_Requirement_
Print exactly the line that contains "(563, 554) = (390, 331): brown", then every following line through the end of the material; include nothing else and no pictures.

_Supplied entries_
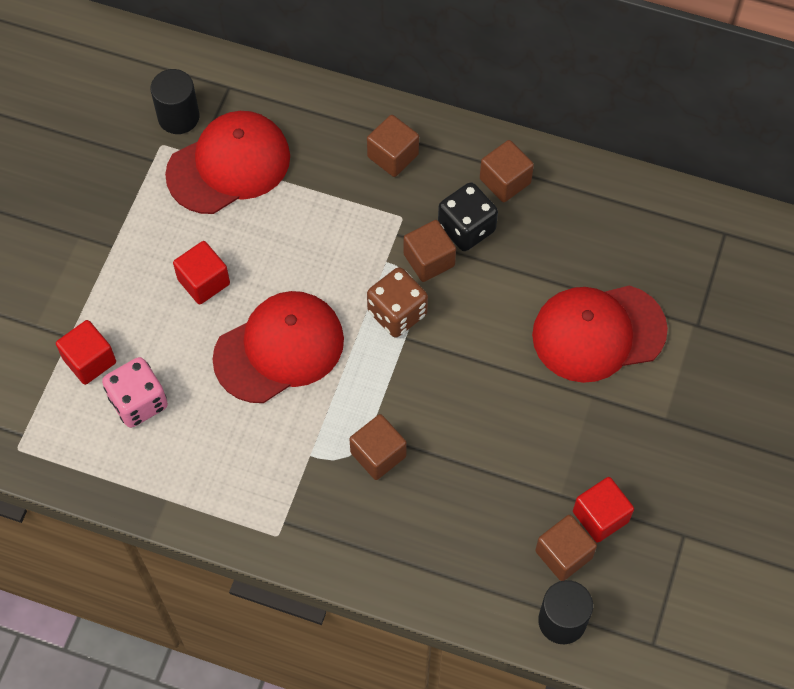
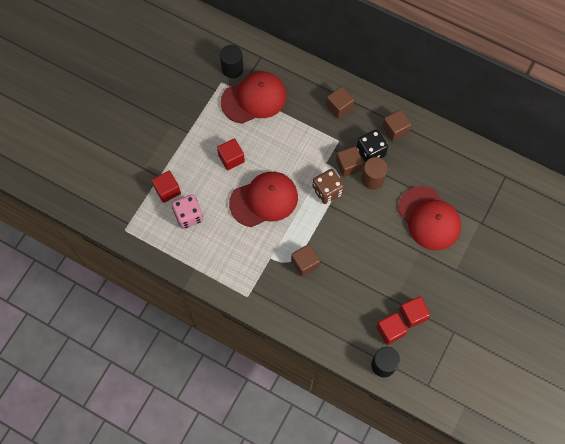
camera: 10 degrees right, 5 degrees up
(479, 278) = (372, 179): none -> brown cylinder
(563, 554) = (390, 331): brown cube -> red cube
(598, 333) = (429, 218): red cap -> red cap turned 120 degrees counterclockwise

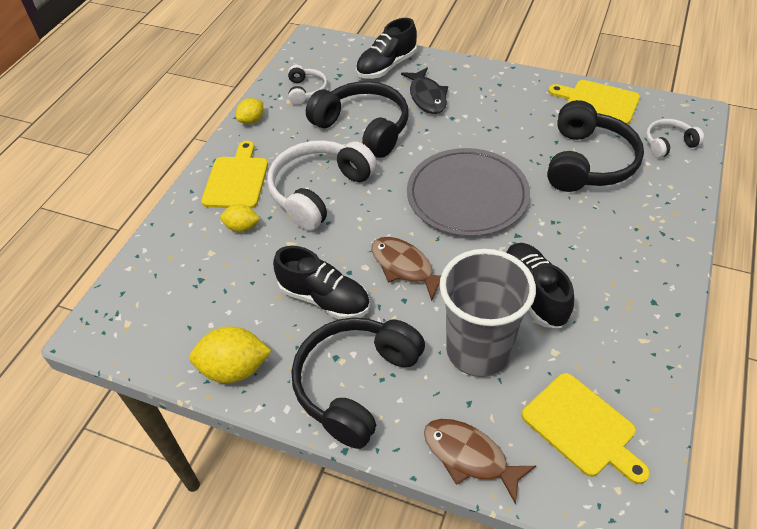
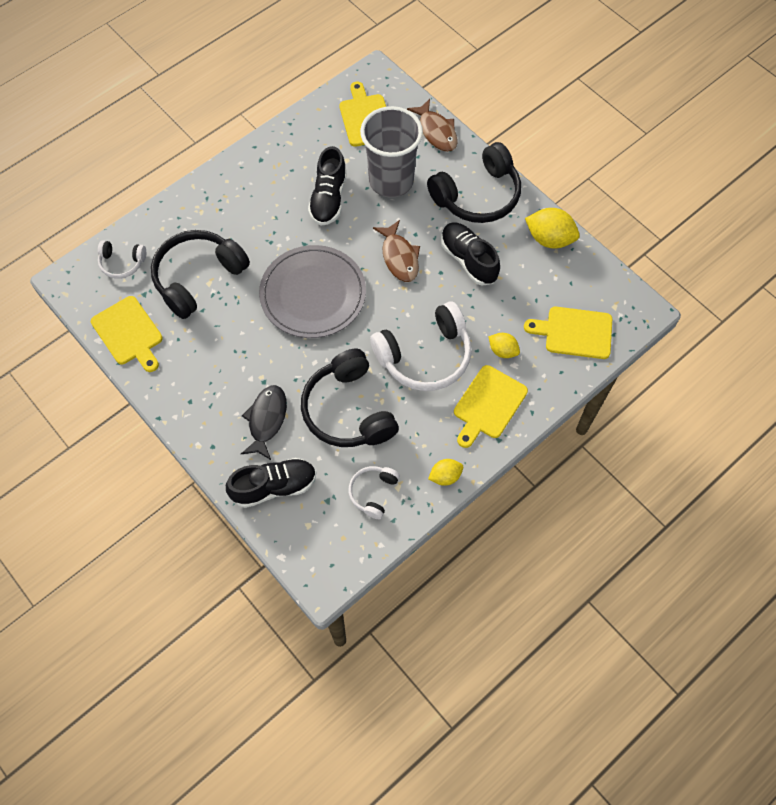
camera: 155 degrees left, 15 degrees up
(168, 275) = (574, 333): none -> yellow cutting board

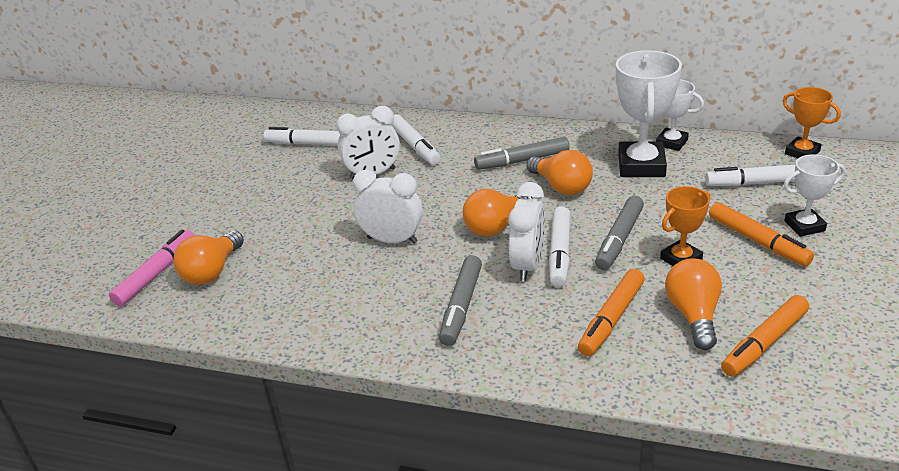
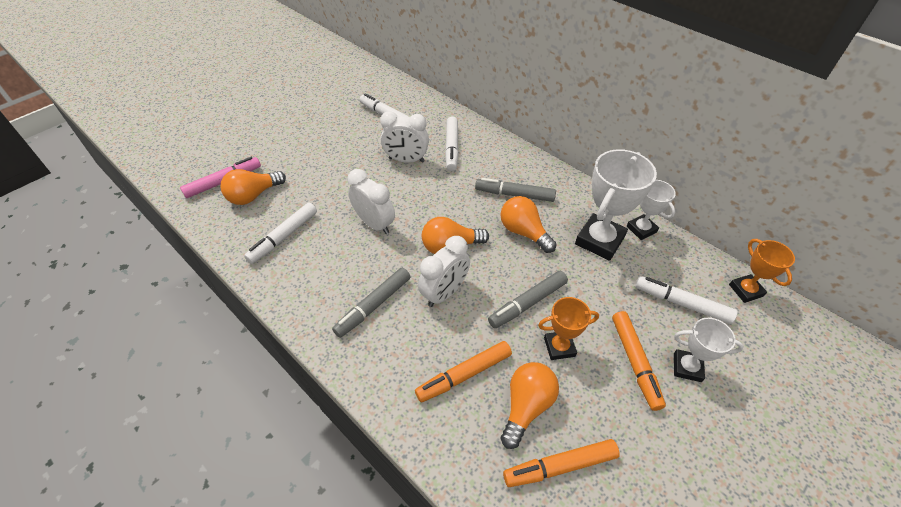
camera: 25 degrees right, 15 degrees up
(559, 253) = (475, 293): white marker -> white marker (284, 237)
(561, 187) = (524, 232): orange light bulb -> orange light bulb turned 150 degrees clockwise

_Response area_
(563, 554) = (390, 331): brown cube -> red cube
(598, 333) = (429, 218): red cap -> red cap turned 120 degrees counterclockwise

camera: 155 degrees left, 15 degrees up
(168, 275) = (574, 333): none -> yellow cutting board

camera: 25 degrees right, 15 degrees up
(559, 253) = (475, 293): white marker -> white marker (284, 237)
(561, 187) = (524, 232): orange light bulb -> orange light bulb turned 150 degrees clockwise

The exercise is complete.